▸ TASK DESCRIPTION:
Identify the lines in the data below that contain "LEDK" and give only how many there are.

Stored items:
======

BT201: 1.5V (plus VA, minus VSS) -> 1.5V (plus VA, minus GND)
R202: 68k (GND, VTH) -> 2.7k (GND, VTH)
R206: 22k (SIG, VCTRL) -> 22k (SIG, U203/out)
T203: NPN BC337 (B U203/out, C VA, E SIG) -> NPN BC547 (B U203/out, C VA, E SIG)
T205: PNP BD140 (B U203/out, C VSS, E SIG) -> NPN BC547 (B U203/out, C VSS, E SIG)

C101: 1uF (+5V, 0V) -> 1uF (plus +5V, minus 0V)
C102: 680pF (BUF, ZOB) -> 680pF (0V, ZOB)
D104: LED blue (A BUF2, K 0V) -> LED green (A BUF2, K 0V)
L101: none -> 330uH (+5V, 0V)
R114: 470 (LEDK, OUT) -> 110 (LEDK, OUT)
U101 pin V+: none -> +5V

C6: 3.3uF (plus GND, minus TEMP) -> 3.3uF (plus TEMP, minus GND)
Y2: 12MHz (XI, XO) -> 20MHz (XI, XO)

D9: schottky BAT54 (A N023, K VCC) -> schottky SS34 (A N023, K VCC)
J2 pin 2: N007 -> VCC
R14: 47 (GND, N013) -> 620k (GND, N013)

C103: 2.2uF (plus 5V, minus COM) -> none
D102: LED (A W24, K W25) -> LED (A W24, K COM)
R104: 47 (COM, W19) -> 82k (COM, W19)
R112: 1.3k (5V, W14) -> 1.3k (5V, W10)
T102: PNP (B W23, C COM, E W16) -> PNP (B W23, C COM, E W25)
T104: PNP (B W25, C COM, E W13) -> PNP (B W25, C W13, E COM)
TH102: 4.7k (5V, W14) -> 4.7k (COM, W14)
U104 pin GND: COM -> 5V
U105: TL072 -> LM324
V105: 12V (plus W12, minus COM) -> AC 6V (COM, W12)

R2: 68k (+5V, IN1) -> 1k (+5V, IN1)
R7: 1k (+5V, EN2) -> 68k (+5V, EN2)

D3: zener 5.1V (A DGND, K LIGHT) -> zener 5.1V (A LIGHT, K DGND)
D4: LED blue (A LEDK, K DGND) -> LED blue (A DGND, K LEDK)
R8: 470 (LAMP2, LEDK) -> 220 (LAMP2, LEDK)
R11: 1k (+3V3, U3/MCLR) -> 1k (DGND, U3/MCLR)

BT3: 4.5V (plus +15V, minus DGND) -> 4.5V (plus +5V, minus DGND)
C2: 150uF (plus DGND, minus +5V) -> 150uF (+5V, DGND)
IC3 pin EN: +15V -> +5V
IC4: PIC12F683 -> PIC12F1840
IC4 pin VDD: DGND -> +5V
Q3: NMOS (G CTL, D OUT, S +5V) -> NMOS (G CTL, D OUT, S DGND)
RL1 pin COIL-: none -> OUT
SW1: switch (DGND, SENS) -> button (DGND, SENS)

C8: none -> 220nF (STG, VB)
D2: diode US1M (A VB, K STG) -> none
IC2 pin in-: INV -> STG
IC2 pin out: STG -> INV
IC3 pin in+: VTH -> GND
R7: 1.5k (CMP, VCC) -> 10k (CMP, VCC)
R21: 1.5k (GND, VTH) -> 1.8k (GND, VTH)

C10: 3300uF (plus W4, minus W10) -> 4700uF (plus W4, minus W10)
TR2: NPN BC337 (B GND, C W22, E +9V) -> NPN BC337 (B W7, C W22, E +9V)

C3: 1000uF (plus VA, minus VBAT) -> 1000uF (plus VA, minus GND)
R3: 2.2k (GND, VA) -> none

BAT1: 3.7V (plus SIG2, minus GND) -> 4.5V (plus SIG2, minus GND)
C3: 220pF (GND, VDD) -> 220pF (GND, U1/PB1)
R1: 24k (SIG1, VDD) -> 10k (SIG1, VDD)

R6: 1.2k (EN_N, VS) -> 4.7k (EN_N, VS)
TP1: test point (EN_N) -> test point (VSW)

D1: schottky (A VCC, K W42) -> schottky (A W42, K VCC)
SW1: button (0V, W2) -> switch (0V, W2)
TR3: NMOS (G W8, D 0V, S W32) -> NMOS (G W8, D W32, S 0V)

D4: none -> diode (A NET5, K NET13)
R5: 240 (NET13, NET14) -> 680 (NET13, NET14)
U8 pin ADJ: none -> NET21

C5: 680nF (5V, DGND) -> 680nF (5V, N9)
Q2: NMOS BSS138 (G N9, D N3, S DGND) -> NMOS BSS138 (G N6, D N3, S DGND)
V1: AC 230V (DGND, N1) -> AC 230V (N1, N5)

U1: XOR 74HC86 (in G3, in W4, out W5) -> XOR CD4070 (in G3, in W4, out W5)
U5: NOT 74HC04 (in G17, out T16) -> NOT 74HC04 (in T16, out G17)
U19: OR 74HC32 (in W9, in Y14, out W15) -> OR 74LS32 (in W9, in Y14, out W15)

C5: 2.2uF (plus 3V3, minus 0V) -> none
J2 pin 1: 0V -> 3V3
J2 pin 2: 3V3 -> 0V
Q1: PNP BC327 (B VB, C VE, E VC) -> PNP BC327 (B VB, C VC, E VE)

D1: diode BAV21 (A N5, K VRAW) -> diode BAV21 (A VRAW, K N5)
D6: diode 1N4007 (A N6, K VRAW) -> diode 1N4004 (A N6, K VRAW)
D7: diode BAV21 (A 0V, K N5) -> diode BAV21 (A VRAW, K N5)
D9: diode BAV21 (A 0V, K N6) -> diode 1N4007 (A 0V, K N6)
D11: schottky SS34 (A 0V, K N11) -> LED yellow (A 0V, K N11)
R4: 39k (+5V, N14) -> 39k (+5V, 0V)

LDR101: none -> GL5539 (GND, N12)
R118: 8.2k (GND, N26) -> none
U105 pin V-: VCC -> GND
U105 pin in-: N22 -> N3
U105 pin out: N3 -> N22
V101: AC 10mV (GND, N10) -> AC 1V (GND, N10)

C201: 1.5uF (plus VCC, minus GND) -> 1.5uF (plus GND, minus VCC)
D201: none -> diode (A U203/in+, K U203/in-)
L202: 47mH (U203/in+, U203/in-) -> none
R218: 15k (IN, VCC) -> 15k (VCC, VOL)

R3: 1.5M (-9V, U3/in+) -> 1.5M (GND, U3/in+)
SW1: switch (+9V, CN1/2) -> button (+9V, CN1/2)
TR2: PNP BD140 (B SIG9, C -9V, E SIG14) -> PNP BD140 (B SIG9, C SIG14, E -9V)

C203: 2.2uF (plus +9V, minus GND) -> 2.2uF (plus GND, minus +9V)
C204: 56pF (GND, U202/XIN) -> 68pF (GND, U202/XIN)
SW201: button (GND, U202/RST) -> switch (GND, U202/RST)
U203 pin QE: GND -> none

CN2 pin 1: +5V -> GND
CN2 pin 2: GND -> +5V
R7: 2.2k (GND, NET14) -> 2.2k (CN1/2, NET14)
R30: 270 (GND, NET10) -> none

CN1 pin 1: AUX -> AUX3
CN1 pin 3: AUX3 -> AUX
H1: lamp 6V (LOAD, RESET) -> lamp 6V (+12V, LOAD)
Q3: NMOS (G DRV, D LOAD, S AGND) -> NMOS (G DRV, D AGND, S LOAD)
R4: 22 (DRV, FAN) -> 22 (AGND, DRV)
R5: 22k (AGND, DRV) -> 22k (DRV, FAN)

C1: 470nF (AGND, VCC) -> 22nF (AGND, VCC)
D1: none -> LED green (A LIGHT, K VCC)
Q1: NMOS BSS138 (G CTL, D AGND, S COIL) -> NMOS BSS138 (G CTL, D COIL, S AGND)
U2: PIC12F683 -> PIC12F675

======

▸ RESULT FOR THIS EXERCISE:
3